## BEGIN Listed entries
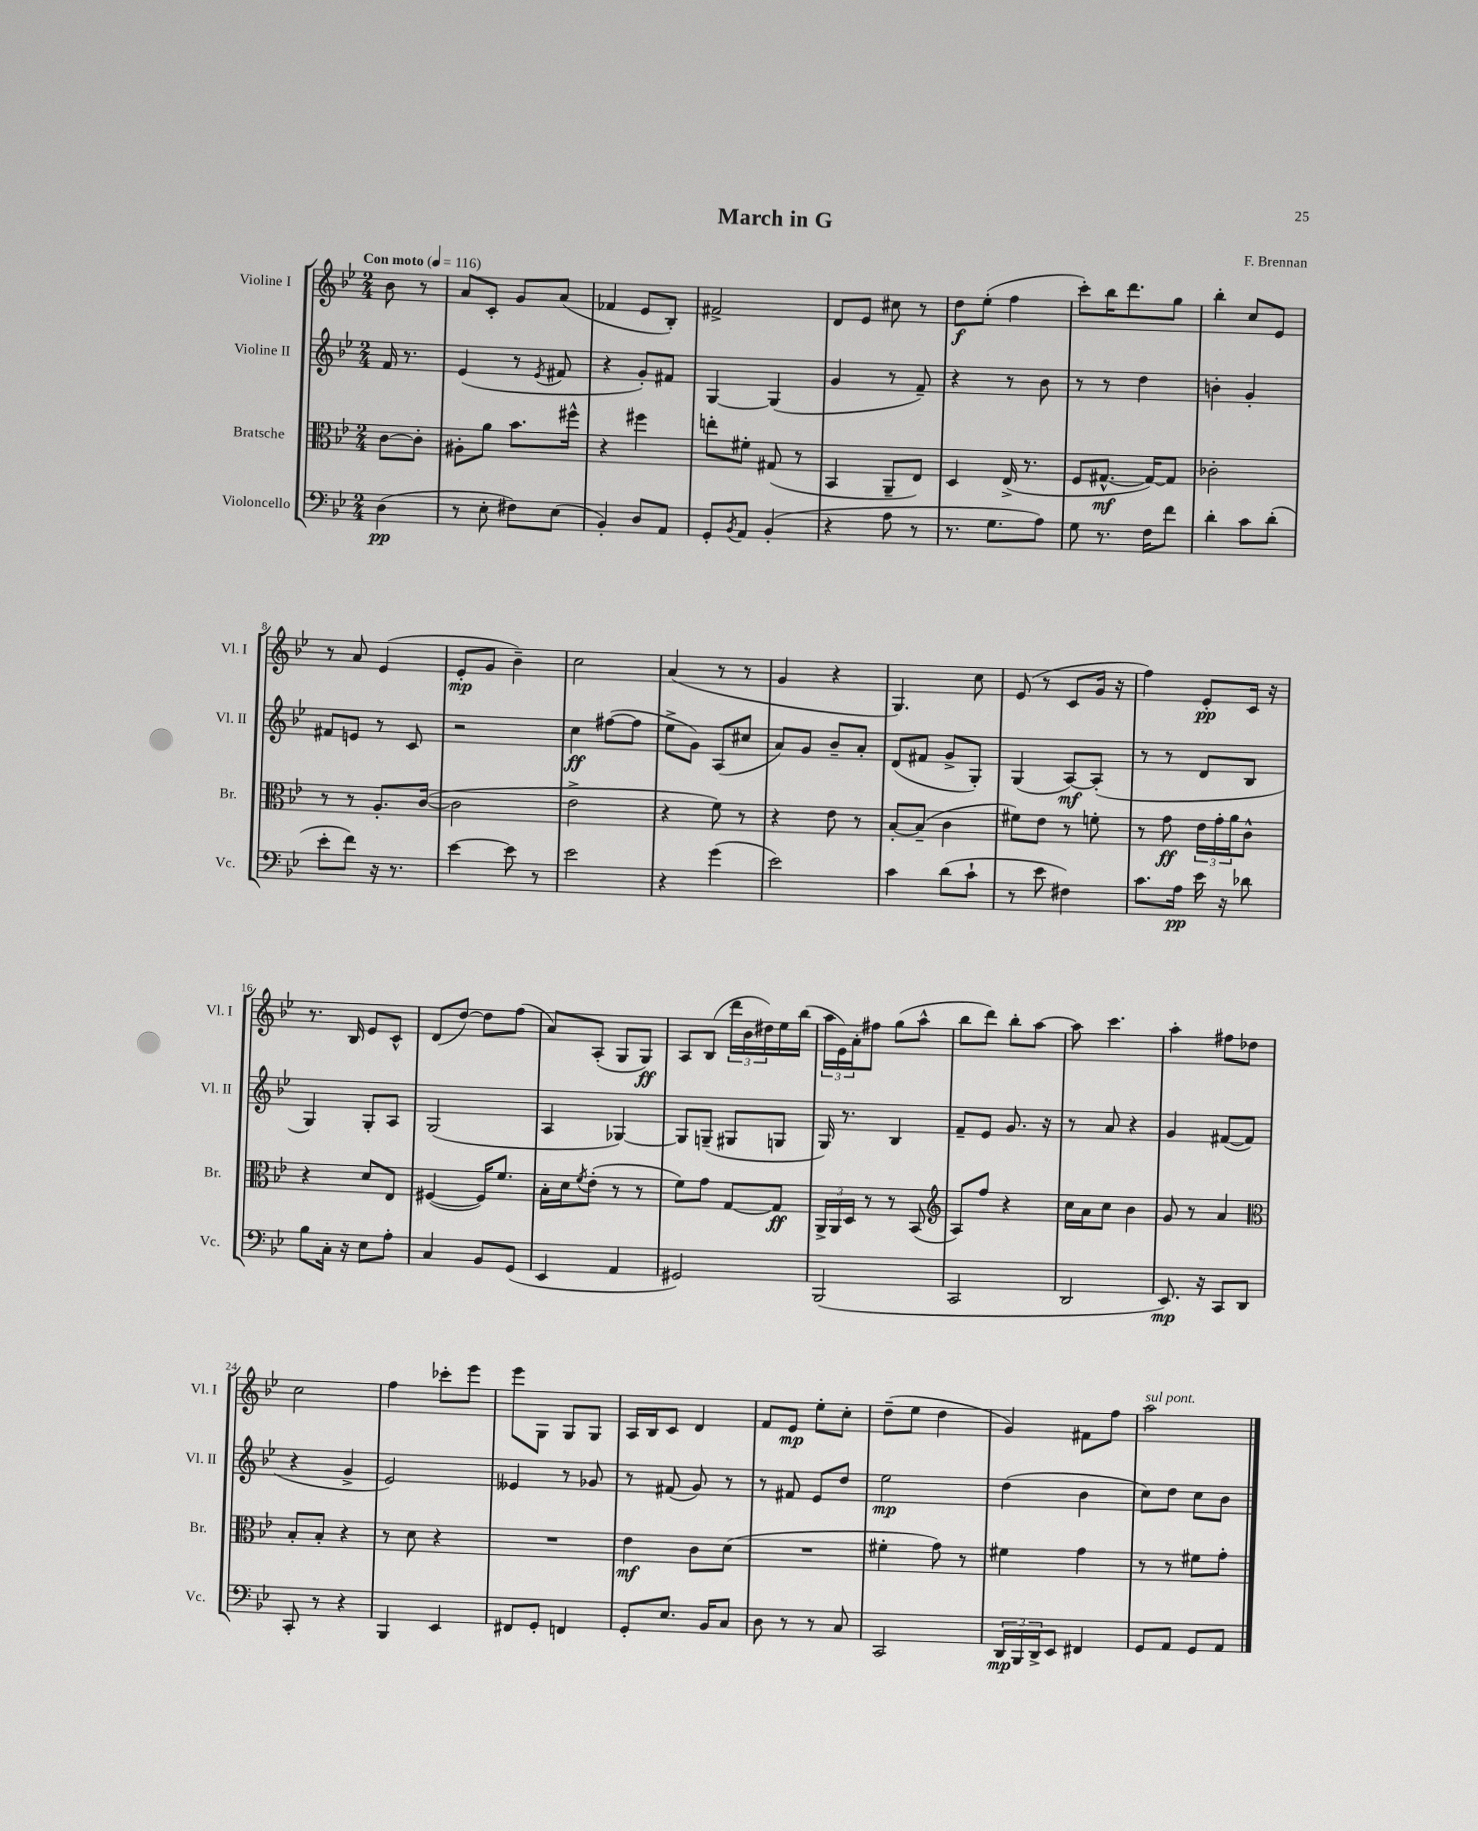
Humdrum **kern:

**kern	**dynam	**kern	**dynam	**kern	**dynam	**kern	**dynam
*part4	*part4	*part3	*part3	*part2	*part2	*part1	*part1
*staff4	*staff4	*staff3	*staff3	*staff2	*staff2	*staff1	*staff1
*I"Violoncello	*	*I"Bratsche	*	*I"Violine II	*	*I"Violine I	*
*I'Vc.	*	*I'Br.	*	*I'Vl. II	*	*I'Vl. I	*
*clefF4	*	*clefC3	*	*clefG2	*	*clefG2	*
*k[b-e-]	*	*k[b-e-]	*	*k[b-e-]	*	*k[b-e-]	*
*M2/4	*	*M2/4	*	*M2/4	*	*M2/4	*
*MM116	*	*MM116	*	*MM116	*	*MM116	*
=	=	=	=	=	=	=	=
!	!	!	!	!	!	!LO:TX:a:B:t=Con moto	!
(4D\	pp	[8c\L	.	16f/	.	8b-\	.
.	.	.	.	8.r	.	.	.
.	.	8c'\J]	.	.	.	8r	.
=1	=1	=1	=1	=1	=1	=1	=1
8r	.	8A#X'\L	.	(4e-/	.	8a/L	.
8E-'\	.	8a\J	.	.	.	8c'/J	.
8F#X\L)	.	8.b-\L	.	8r	.	8g/L	.
.	.	.	.	8qe-/	.	.	.
(8E-\J	.	.	.	8f#X/	.	(8a/J	.
.	.	16ff#X^^\Jk	.	.	.	.	.
=2	=2	=2	=2	=2	=2	=2	=2
4BB-'/)	.	4r	.	4r	.	4f-X/	.
8D/L	.	4ff#X\	.	8g'/L)	.	8e-/L	.
8AA/J	.	.	.	8f#X/J	.	8B-'/J)	.
=3	=3	=3	=3	=3	=3	=3	=3
8GG'/L	.	8een'\L	.	[4G/	.	2f#X^/	.
8qBB-/	.	.	.	.	.	.	.
8AA/J	.	8f#X'\J	.	.	.	.	.
(4BB-'/	.	(8G#X/	.	(4G/]	.	.	.
.	.	8r	.	.	.	.	.
=4	=4	=4	=4	=4	=4	=4	=4
4r	.	4BB-/	.	4g/	.	8d/L	.
.	.	.	.	.	.	8e-/J	.
8A\	.	8AA~/L	.	8r	.	8cc#X\	.
8r	.	8E-/J)	.	8f~/)	.	8r	.
=5	=5	=5	=5	=5	=5	=5	=5
8.r	.	4D/	.	4r	.	8dd\L	f
.	.	.	.	.	.	(8ee-'\J	.
8.G\L	.	.	.	.	.	.	.
.	.	(16E-^/	.	8r	.	4ff\	.
.	.	8.r	.	.	.	.	.
8A\J)	.	.	.	8b-\	.	.	.
=6	=6	=6	=6	=6	=6	=6	=6
8G\	.	8F/L	.	8r	.	8ccc'\L)	.
8.r	.	[8.G#X^^/J	mf	8r	.	16bb-\K	.
.	.	.	.	.	.	8.ddd\	.
.	.	.	.	4dd\	.	.	.
16F\KL	.	16G#/KL_)	.	.	.	.	.
8f\J	.	8G#/J]	.	.	.	8gg\J	.
=7	=7	=7	=7	=7	=7	=7	=7
4d'\	.	2c-X'\	.	4bn'\	.	4bb-'\	.
8c\L	.	.	.	4g'/	.	8cc/L	.
(8d'\J	.	.	.	.	.	8e-/J	.
!!LO:LB:g=z
=8	=8	=8	=8	=8	=8	=8	=8
8e-'\L	.	8r	.	8f#X/L	.	8r	.
8f\J)	.	8r	.	8en/J	.	8a/	.
16r	.	8.A'/L	.	8r	.	(4e-/	.
8.r	.	.	.	.	.	.	.
.	.	.	.	8c/	.	.	.
.	.	([16c/Jk	.	.	.	.	.
=9	=9	=9	=9	=9	=9	=9	=9
[4e-\	.	2c\]	.	2r	.	8e-'/L	mp
.	.	.	.	.	.	8g/J	.
8e-\]	.	.	.	.	.	4b-~\)	.
8r	.	.	.	.	.	.	.
=10	=10	=10	=10	=10	=10	=10	=10
2e-\	.	2e-^\	.	4cc\	ff	2cc\	.
.	.	.	.	([8ff#X\L	.	.	.
.	.	.	.	8ff#\J]	.	.	.
=11	=11	=11	=11	=11	=11	=11	=11
4r	.	4r	.	8ee-^\L	.	(4a/	.
.	.	.	.	8g\J)	.	.	.
(4g\	.	8f\)	.	(8A/L	.	8r	.
.	.	8r	.	8cc#X/J	.	8r	.
=12	=12	=12	=12	=12	=12	=12	=12
2e-\)	.	4r	.	8a/L)	.	4g/	.
.	.	.	.	8g/J	.	.	.
.	.	8e-\	.	8b-~/L	.	4r	.
.	.	8r	.	8a'/J	.	.	.
=13	=13	=13	=13	=13	=13	=13	=13
4c\	.	[8B-'/L	.	(8d/L	.	4.G/)	.
.	.	(8B-~/J]	.	8f#X/J	.	.	.
(8d\L	.	4c\	.	8g^/L	.	.	.
8c`\J	.	.	.	8G'/J)	.	8cc\	.
=14	=14	=14	=14	=14	=14	=14	=14
8r	.	8f#X\L)	.	(4G/	.	(8e-/	.
8e-\	.	8e-\J	.	.	.	8r	.
4F#X\)	.	8r	.	[8A/L)	mf	8c/L	.
.	.	8fn'\	.	(8A'/J]	.	16g/Jk	.
.	.	.	.	.	.	16r	.
=15	=15	=15	=15	=15	=15	=15	=15
8.c\L	.	8r	.	8r	.	4ff\)	.
.	.	8g\	ff	8r	.	.	.
16A\Jk	pp	.	.	.	.	.	.
16e-\	.	24e-\LL	.	8d/L	.	8e-'/L	pp
.	.	24g'\	.	.	.	.	.
16r	.	.	.	.	.	.	.
.	.	24a\J	.	.	.	.	.
8d-X\	.	8c^^\J	.	8B-/J	.	16c/Jk	.
.	.	.	.	.	.	16r	.
!!LO:LB:g=z
=16	=16	=16	=16	=16	=16	=16	=16
8B-\L	.	4r	.	4G/)	.	8.r	.
16C'\Jk	.	.	.	.	.	.	.
16r	.	.	.	.	.	16B-/	.
8E-\L	.	8d/L	.	8G'/L	.	8e-/L	.
8A'\J	.	8E-/J	.	8A/J	.	8c^^/J	.
=17	=17	=17	=17	=17	=17	=17	=17
4C/	.	([4F#X/	.	(2G/	.	(8d/L	.
.	.	.	.	.	.	[8dd/J)	.
8BB-/L	.	16F#/KL])	.	.	.	8dd\L]	.
.	.	8.f/J	.	.	.	.	.
(8GG/J	.	.	.	.	.	(8ff\J	.
=18	=18	=18	=18	=18	=18	=18	=18
4EE-/	.	16B-'\LL	.	4A/	.	8a/L)	.
.	.	16d\J	.	.	.	.	.
.	.	8qf/	.	.	.	.	.
.	.	(8e-'\J	.	.	.	(8A'/J	.
4AA/	.	8r	.	[4G-X/)	.	8G/L	.
.	.	8r	.	.	.	8G/J)	ff
=19	=19	=19	=19	=19	=19	=19	=19
2GG#X/)	.	8f\L)	.	8G-/L]	.	8A/L	.
.	.	8g\J	.	(8Gn~/J	.	(8B-/J	.
.	.	[8G/L	.	8G#X/L	.	24ddd\LL	.
.	.	.	.	.	.	24b-\	.
.	.	.	.	.	.	24dd#X\)	.
.	.	8G/J]	ff	8Gn/J	.	16ee-\	.
.	.	.	.	.	.	(16bb-\JJ	.
=20	=20	=20	=20	=20	=20	=20	=20
(2BBB-/	.	24AA^/LL	.	16G/)	.	24aa\LL	.
.	.	24AA/	.	.	.	24e-\)	.
.	.	.	.	8.r	.	.	.
.	.	24D/JJ	.	.	.	24a'\J	.
.	.	8r	.	.	.	8ff#X\J	.
.	.	8r	.	4B-/	.	(8gg\L	.
.	.	(8BB-/	.	.	.	8aa^^\J	.
=21	=21	=21	=21	=21	=21	=21	=21
*	*	*clefG2	*	*	*	*	*
2CC/	.	8A/L)	.	8f~/L	.	8bb-\L	.
.	.	8ff/J	.	8e-/J	.	8ddd\J)	.
.	.	4r	.	8.g/	.	8bb-'\L	.
.	.	.	.	.	.	[8aa\J	.
.	.	.	.	16r	.	.	.
=22	=22	=22	=22	=22	=22	=22	=22
2DD/	.	16cc\LL	.	8r	.	8aa\]	.
.	.	16a\J	.	.	.	.	.
.	.	8cc\J	.	8a/	.	4.ccc\	.
.	.	4b-\	.	4r	.	.	.
=23	=23	=23	=23	=23	=23	=23	=23
8.EE-/)	mp	8g/	.	4g/	.	4aa'\	.
.	.	8r	.	.	.	.	.
16r	.	.	.	.	.	.	.
8CC/L	.	4a/	.	([8f#X/L	.	8ff#X\L	.
8DD/J	.	.	.	8f#/J]	.	8dd-X\J	.
!!LO:LB:g=z
=24	=24	=24	=24	=24	=24	=24	=24
*	*	*clefC3	*	*	*	*	*
8CC'/	.	8B-'/L	.	4r	.	2cc\	.
8r	.	8B-'/J	.	.	.	.	.
4r	.	4r	.	4g^/	.	.	.
=25	=25	=25	=25	=25	=25	=25	=25
4BBB-/	.	8r	.	2e-/)	.	4ff\	.
.	.	8d\	.	.	.	.	.
4EE-/	.	4r	.	.	.	8ccc-X'\L	.
.	.	.	.	.	.	8eee-\J	.
=26	=26	=26	=26	=26	=26	=26	=26
8FF#X/L	.	2r	.	4e--X/	.	8eee-\L	.
8GG'/J	.	.	.	.	.	8G\J	.
4FFn/	.	.	.	8r	.	8G/L	.
.	.	.	.	8g-X/	.	8G/J	.
=27	=27	=27	=27	=27	=27	=27	=27
8GG'/L	.	4e-\	mf	8r	.	16A/LL	.
.	.	.	.	.	.	16B-/J	.
8.E-/J	.	.	.	(8f#X/	.	8c/J	.
.	.	8c\L	.	8g/)	.	4d/	.
16BB-/KL	.	.	.	.	.	.	.
8C/J	.	(8d\J	.	8r	.	.	.
=28	=28	=28	=28	=28	=28	=28	=28
8D\	.	2r	.	8r	.	8f/L	.
8r	.	.	.	8f#X/	.	8e-/J	mp
8r	.	.	.	8e-/L	.	8ee-'\L	.
8C/	.	.	.	8dd/J	.	8cc'\J	.
=29	=29	=29	=29	=29	=29	=29	=29
2CC/	.	4f#X'\	.	2ee-\	mp	(8dd~\L	.
.	.	.	.	.	.	8ee-\J	.
.	.	8g\)	.	.	.	4dd\	.
.	.	8r	.	.	.	.	.
=30	=30	=30	=30	=30	=30	=30	=30
24DD/LL	mp	4f#X\	.	(4dd\	.	4g/)	.
24BBB-/	.	.	.	.	.	.	.
24DD^/J	.	.	.	.	.	.	.
8EE-/J	.	.	.	.	.	.	.
4FF#X/	.	4g\	.	4b-\	.	8f#X\L	.
.	.	.	.	.	.	8ff\J	.
=31	=31	=31	=31	=31	=31	=31	=31
!	!	!	!	!	!	!LO:TX:a:i:t=sul pont.	!
8GG/L	.	8r	.	8cc\L)	.	2aa\	.
8AA/J	.	8r	.	8dd\J	.	.	.
8GG/L	.	8f#X\L	.	8cc\L	.	.	.
8AA/J	.	8g'\J	.	8b-\J	.	.	.
==	==	==	==	==	==	==	==
*-	*-	*-	*-	*-	*-	*-	*-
## END Listed entries
* _The request_
Extract every line of the data above that contains the string "kern".

* _Written response_
Humdrum **kern:
**kern	**dynam	**kern	**dynam	**kern	**dynam	**kern	**dynam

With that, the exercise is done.